DATA RECORDS
* * * * * * *

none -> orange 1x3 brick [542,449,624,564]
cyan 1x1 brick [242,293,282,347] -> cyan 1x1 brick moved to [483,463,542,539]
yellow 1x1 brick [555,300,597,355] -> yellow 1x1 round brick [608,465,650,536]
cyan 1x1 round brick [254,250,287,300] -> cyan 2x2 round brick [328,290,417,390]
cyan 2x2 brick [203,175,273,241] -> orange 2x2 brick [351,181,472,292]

* * * * * * *

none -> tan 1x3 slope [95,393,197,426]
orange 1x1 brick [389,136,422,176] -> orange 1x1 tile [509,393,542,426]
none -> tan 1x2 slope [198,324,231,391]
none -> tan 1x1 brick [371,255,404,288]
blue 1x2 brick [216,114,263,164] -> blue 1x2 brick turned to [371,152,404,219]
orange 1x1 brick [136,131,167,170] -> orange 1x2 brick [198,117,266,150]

* * * * * * *

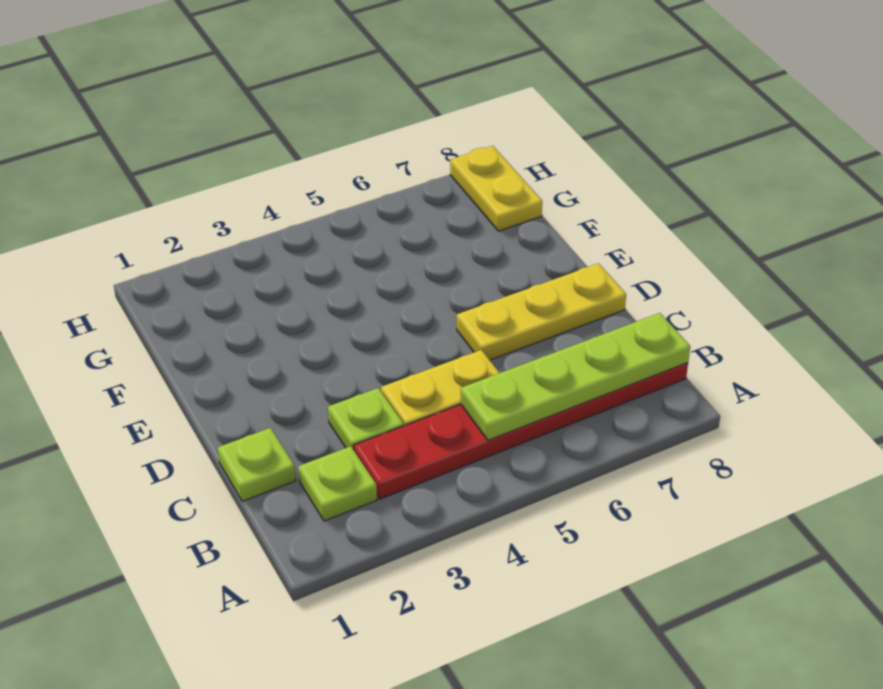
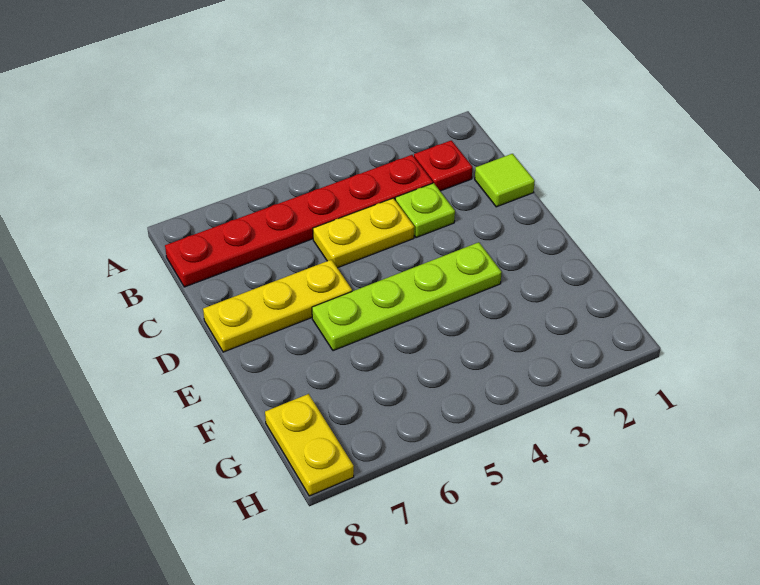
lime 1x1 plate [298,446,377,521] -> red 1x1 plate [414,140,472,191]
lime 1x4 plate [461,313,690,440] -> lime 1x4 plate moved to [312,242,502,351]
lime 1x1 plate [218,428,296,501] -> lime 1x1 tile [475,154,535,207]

* * * * * * *

TASK STATEMENT
Give only the lines from the one holding "blue 1x2 brick [216,114,263,164]" through the one holding "orange 1x1 brick [136,131,167,170]", each restated exactly as it appears above.

SOLUTION
blue 1x2 brick [216,114,263,164] -> blue 1x2 brick turned to [371,152,404,219]
orange 1x1 brick [136,131,167,170] -> orange 1x2 brick [198,117,266,150]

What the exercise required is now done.